- [Aim of the exercise]
No pictures go in the copy; everything else in the records below must be output exactly.

- [Exercise inputs]

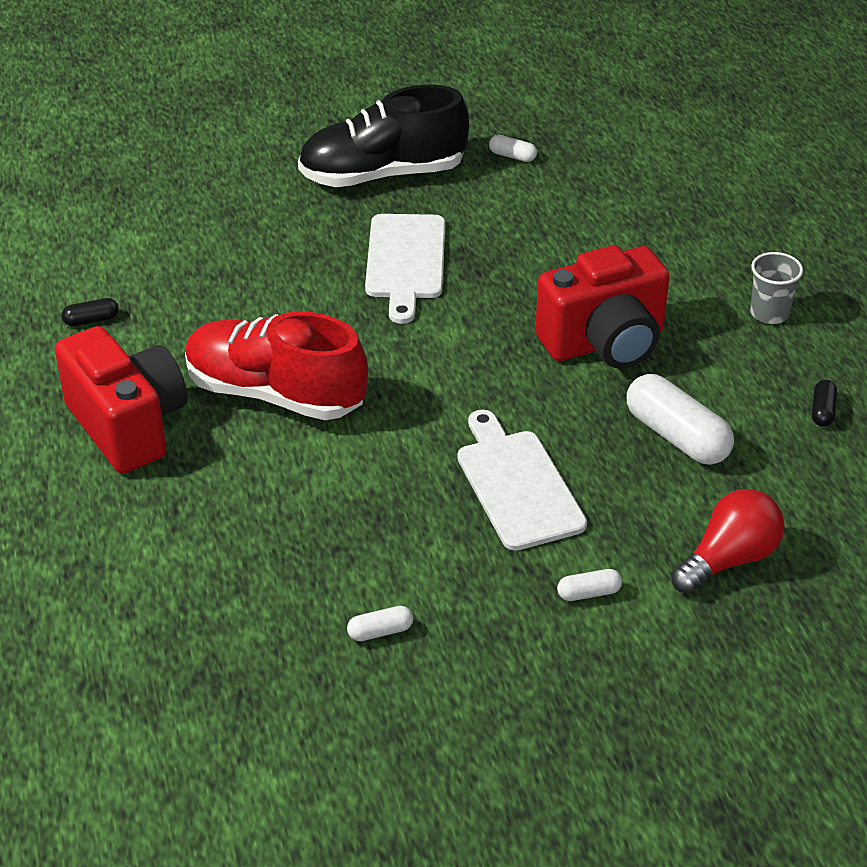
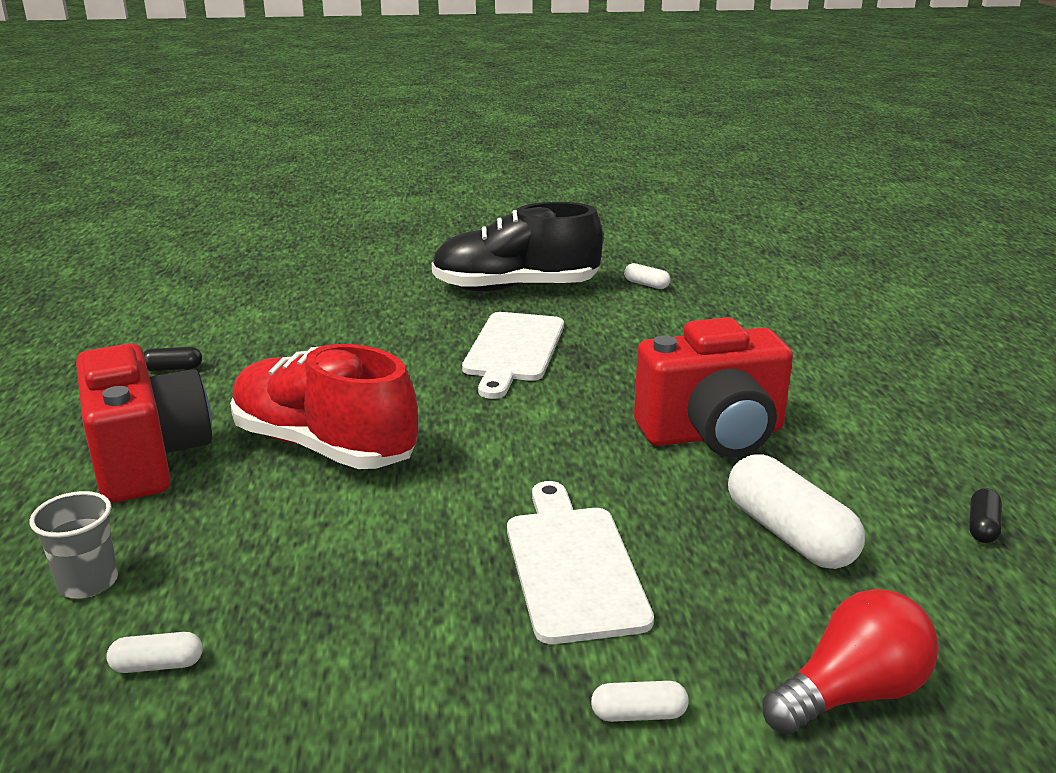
camera: 10 degrees right, 15 degrees down
white capsule [347,606,413,641] -> white capsule moved to [106,632,203,673]
grey cup [750,252,803,324] -> grey cup moved to [30,491,118,598]

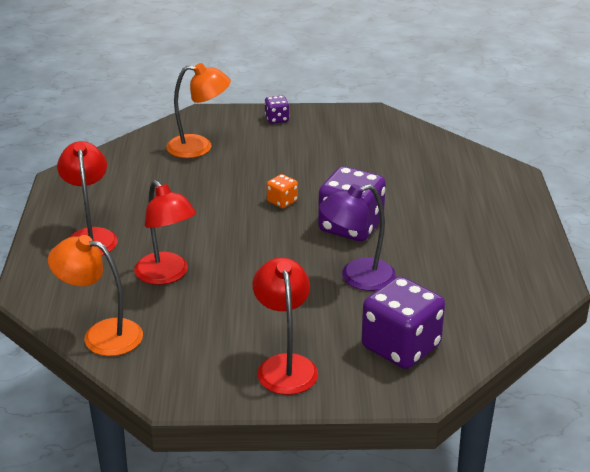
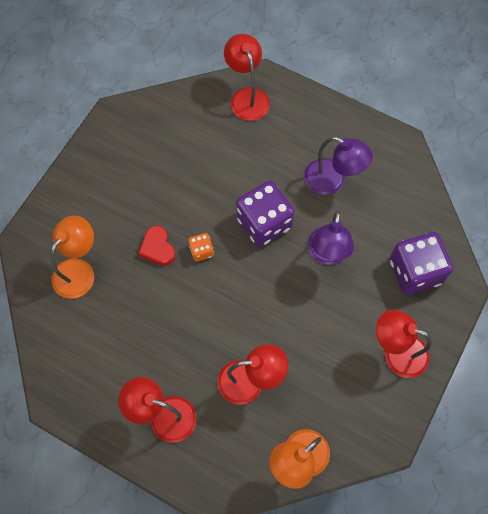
camera: 60 degrees left, 35 degrees up
purple dice [265,96,289,124] -> none
none -> red heart [139,226,176,266]
none -> red lamp [224,34,270,121]
none -> purple lamp [304,136,373,195]

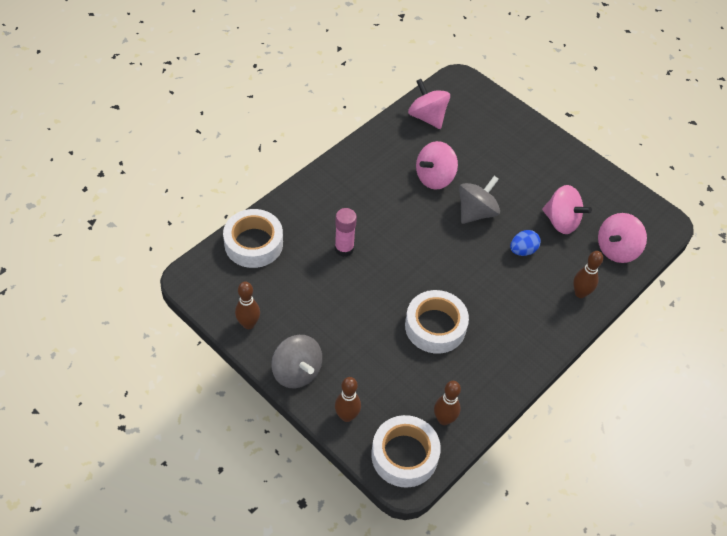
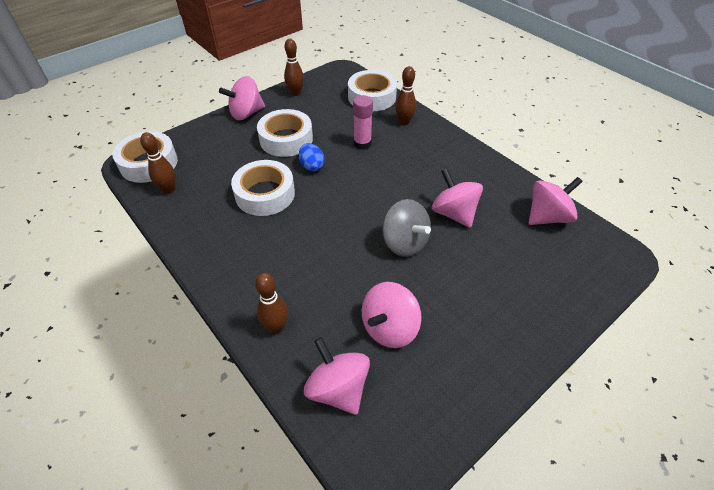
camera: 100 degrees right, 5 degrees down
grey spinning top [271,335,322,388] -> pink spinning top [219,76,265,120]
brown bowling pin [335,377,361,422] -> brown bowling pin moved to [395,66,416,125]
blue egg [510,230,540,256] -> blue egg moved to [299,143,325,172]
none -> white tape [257,109,313,157]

- [Solution]
camera: 10 degrees right, 15 degrees down
white capsule [347,606,413,641] -> white capsule moved to [106,632,203,673]
grey cup [750,252,803,324] -> grey cup moved to [30,491,118,598]

camera: 60 degrees left, 35 degrees up
purple dice [265,96,289,124] -> none
none -> red heart [139,226,176,266]
none -> red lamp [224,34,270,121]
none -> purple lamp [304,136,373,195]

camera: 100 degrees right, 5 degrees down
grey spinning top [271,335,322,388] -> pink spinning top [219,76,265,120]
brown bowling pin [335,377,361,422] -> brown bowling pin moved to [395,66,416,125]
blue egg [510,230,540,256] -> blue egg moved to [299,143,325,172]
none -> white tape [257,109,313,157]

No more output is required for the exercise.